Change listing data:
»»
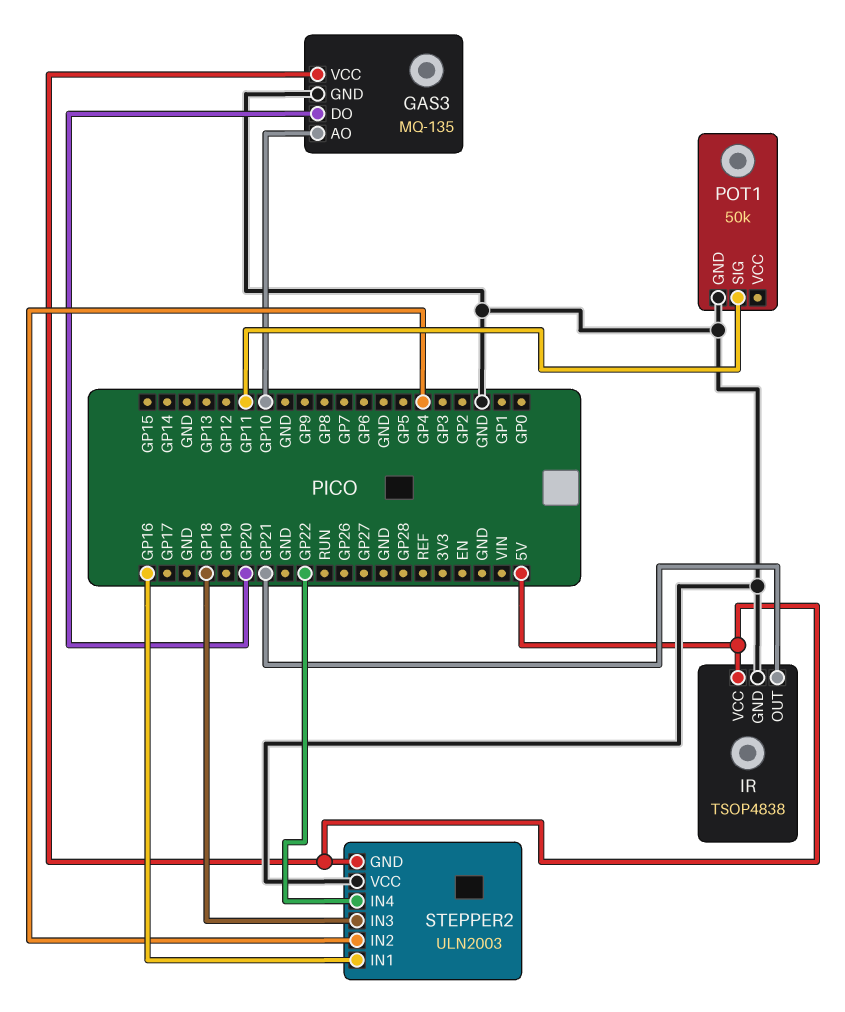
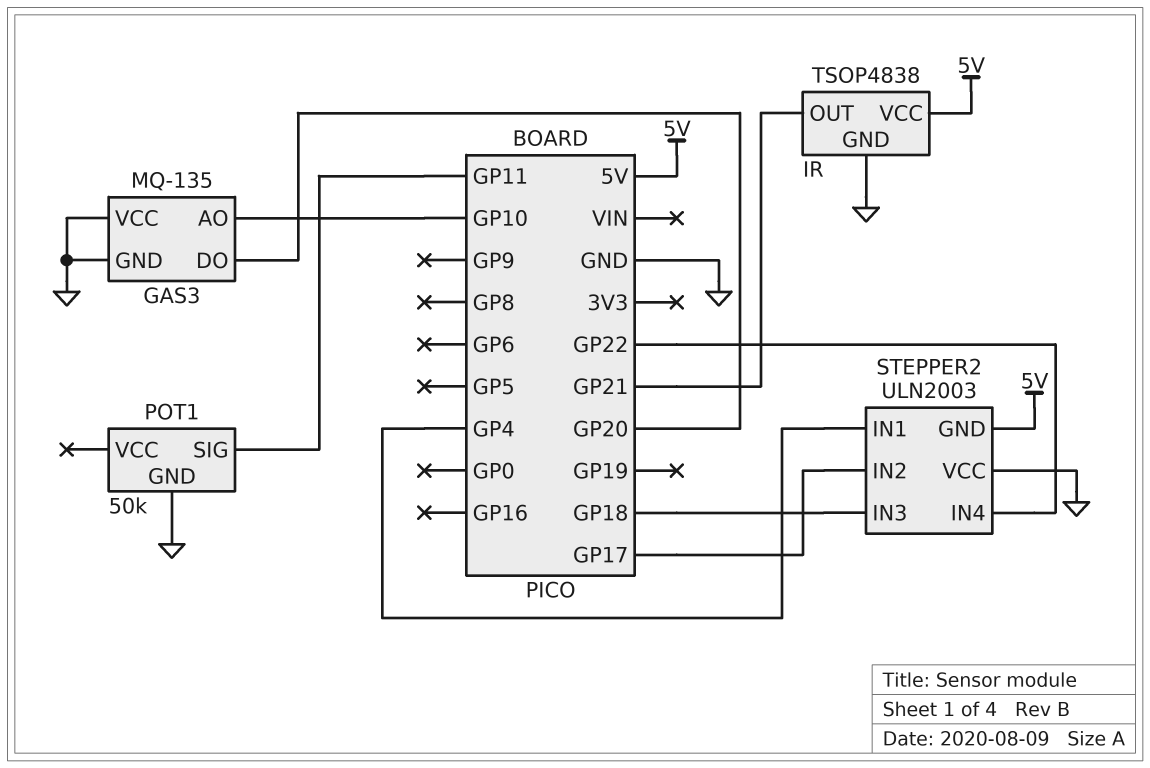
GAS3 pin VCC: 5V -> GND
STEPPER2 pin IN1: GP16 -> GP4
STEPPER2 pin IN2: GP4 -> GP17

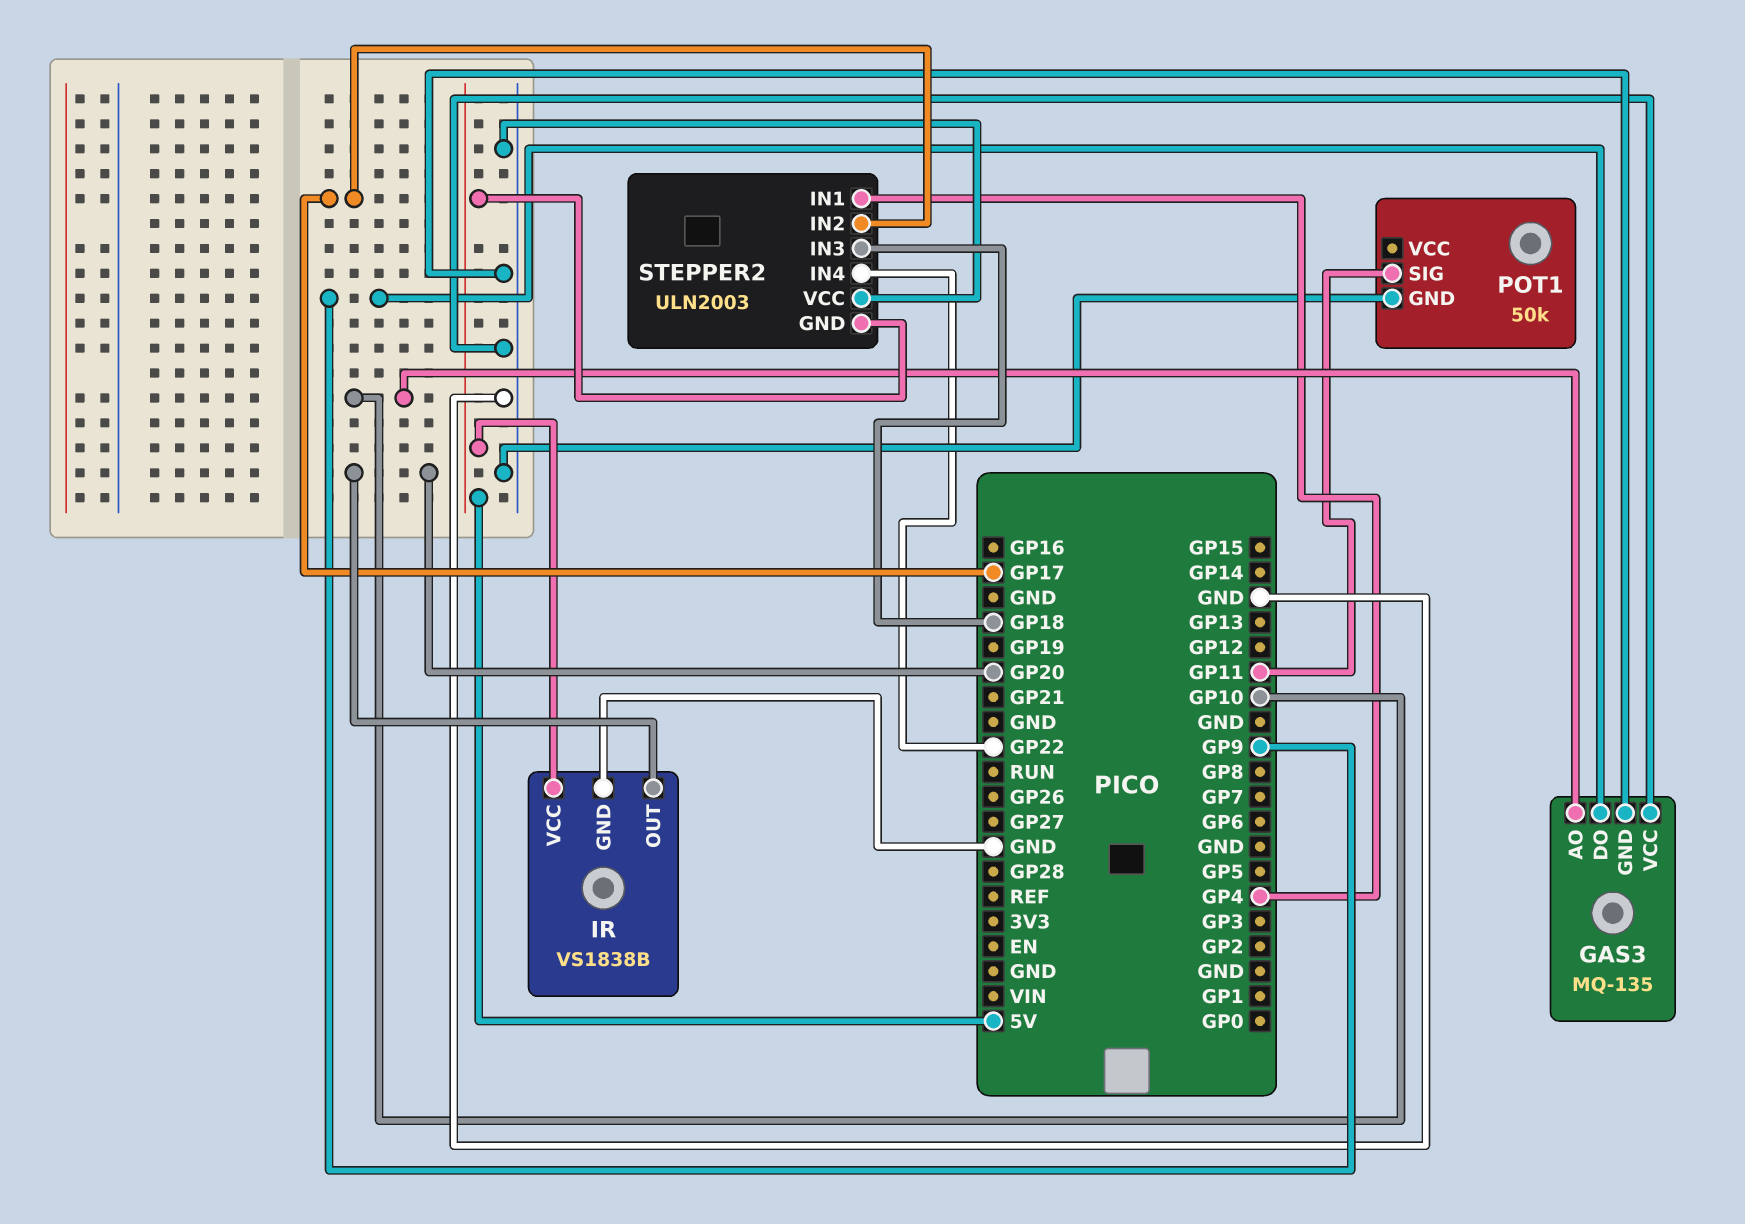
GAS3 pin DO: GP20 -> GP9
IR: TSOP4838 -> VS1838B
IR pin OUT: GP21 -> GP20

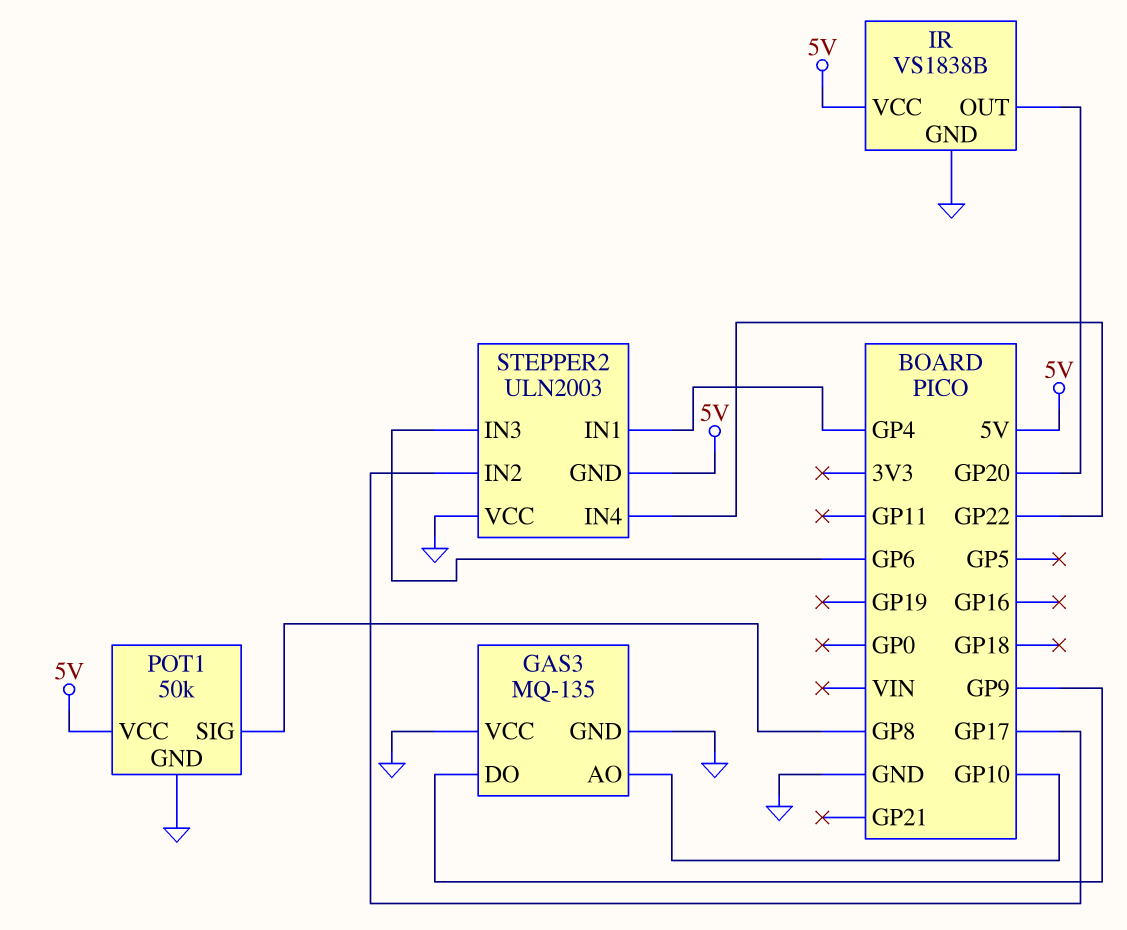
POT1 pin SIG: GP11 -> GP8
POT1 pin VCC: none -> 5V
STEPPER2 pin IN3: GP18 -> GP6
««
### WHAT NEEDS TO BE DONE
The copy you write must hold every record verbatim and none of the pictures.

### RESULT BELOW
GAS3 pin VCC: 5V -> GND
STEPPER2 pin IN1: GP16 -> GP4
STEPPER2 pin IN2: GP4 -> GP17

GAS3 pin DO: GP20 -> GP9
IR: TSOP4838 -> VS1838B
IR pin OUT: GP21 -> GP20

POT1 pin SIG: GP11 -> GP8
POT1 pin VCC: none -> 5V
STEPPER2 pin IN3: GP18 -> GP6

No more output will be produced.